» **Data segment**

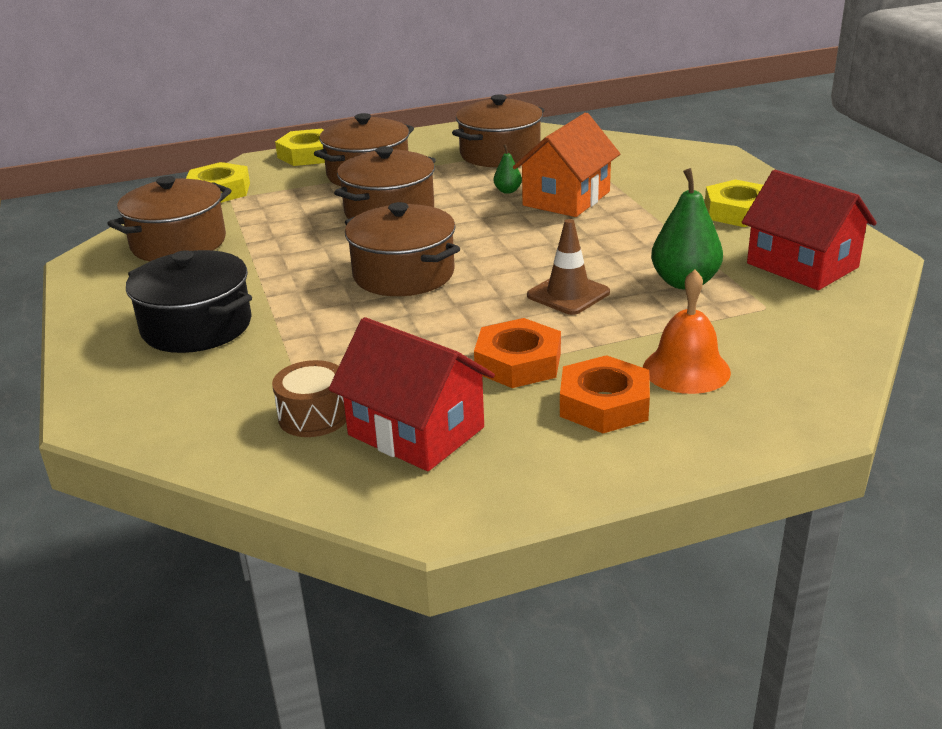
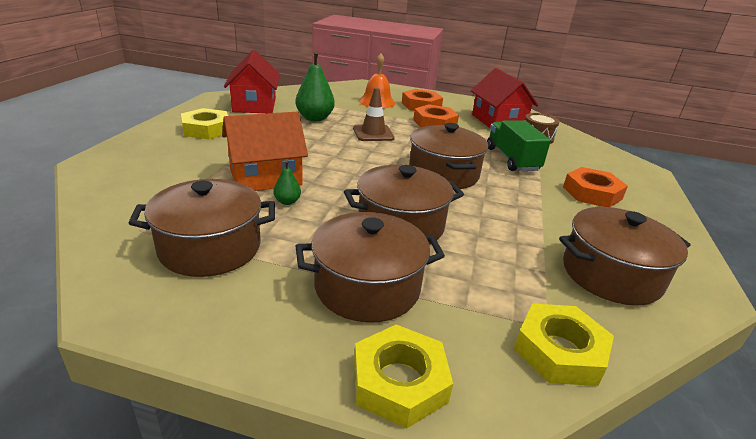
camera: 150 degrees left, 0 degrees up
(197, 326) = (592, 193): black pot -> orange nut
(332, 338) = (512, 159): none -> green truck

» **What you are asked to do**
Exact repetition of the material above is required, with the images removed.

» **Response to this exercise**
camera: 150 degrees left, 0 degrees up
(197, 326) = (592, 193): black pot -> orange nut
(332, 338) = (512, 159): none -> green truck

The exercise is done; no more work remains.